◆ Required work
Each entry should be printed exactly, with its images omitted.

◆ Image sets with object changes
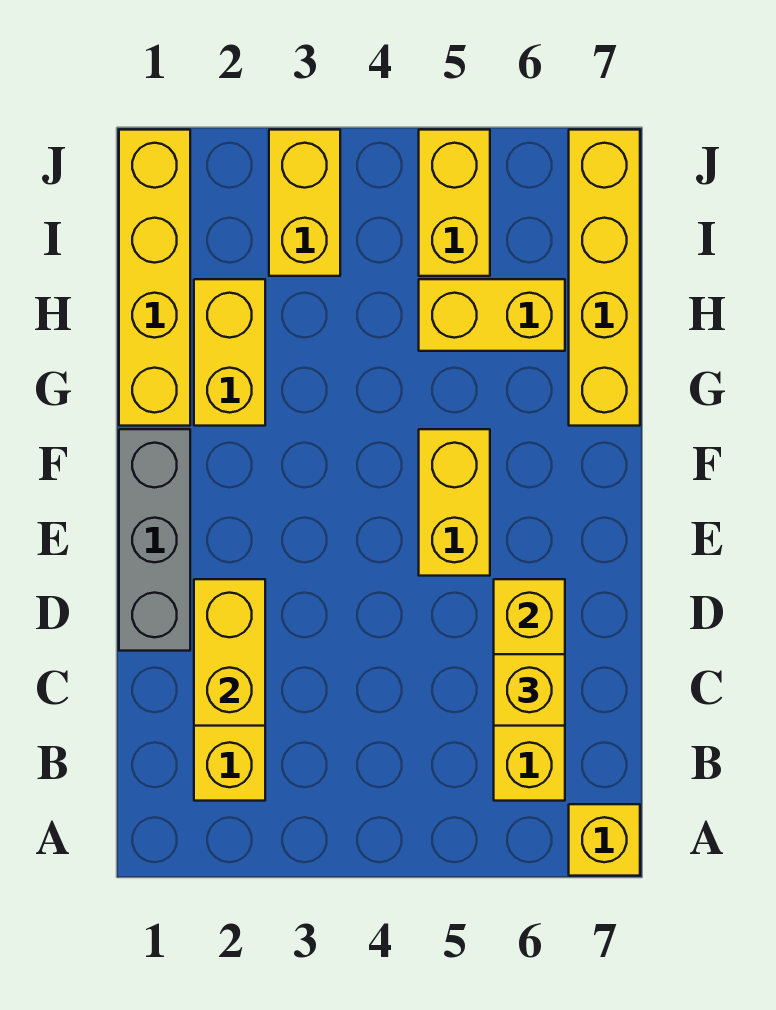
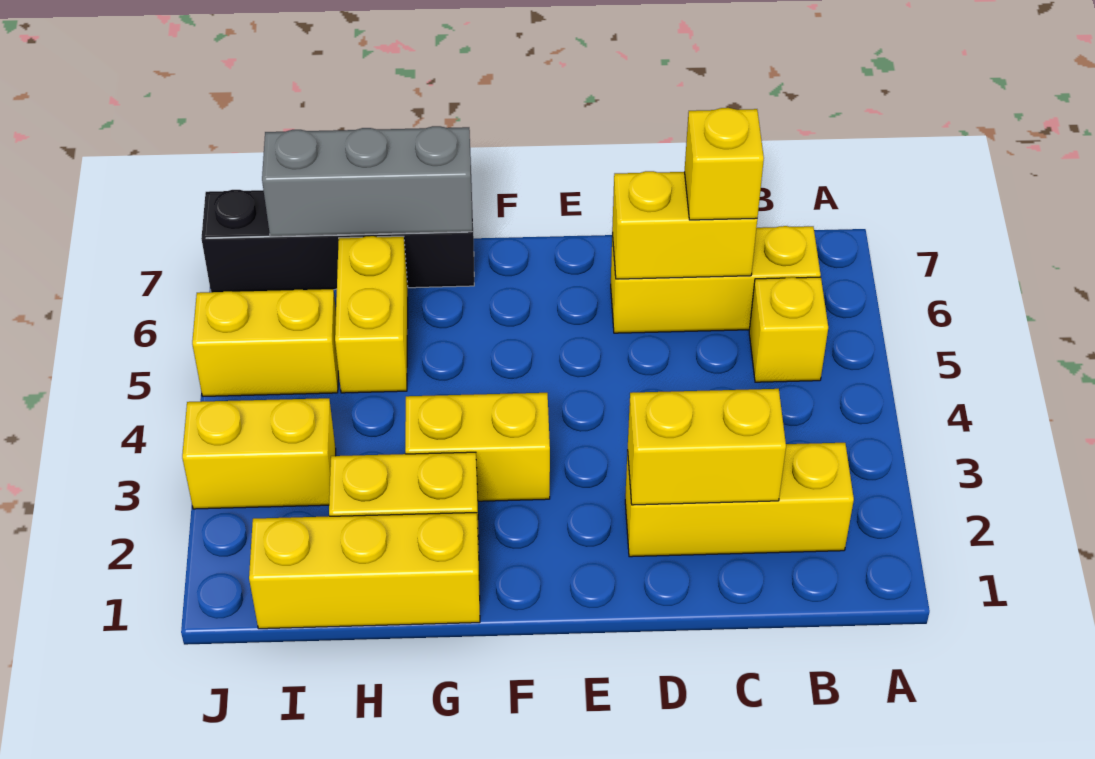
yellow 1x1 brick [569,804,640,876] -> yellow 1x1 brick moved to [749,277,828,382]
grey 1x3 brick [119,429,190,651] -> grey 1x3 brick moved to [262,126,472,236]
yellow 1x2 brick [419,429,490,576] -> yellow 1x2 brick moved to [405,393,550,501]
yellow 1x4 brick [119,130,190,426] -> yellow 1x3 brick [249,513,480,629]
yellow 1x4 brick [569,130,640,426] -> black 1x4 brick [201,190,474,292]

◆ Solved problem
yellow 1x1 brick [569,804,640,876] -> yellow 1x1 brick moved to [749,277,828,382]
grey 1x3 brick [119,429,190,651] -> grey 1x3 brick moved to [262,126,472,236]
yellow 1x2 brick [419,429,490,576] -> yellow 1x2 brick moved to [405,393,550,501]
yellow 1x4 brick [119,130,190,426] -> yellow 1x3 brick [249,513,480,629]
yellow 1x4 brick [569,130,640,426] -> black 1x4 brick [201,190,474,292]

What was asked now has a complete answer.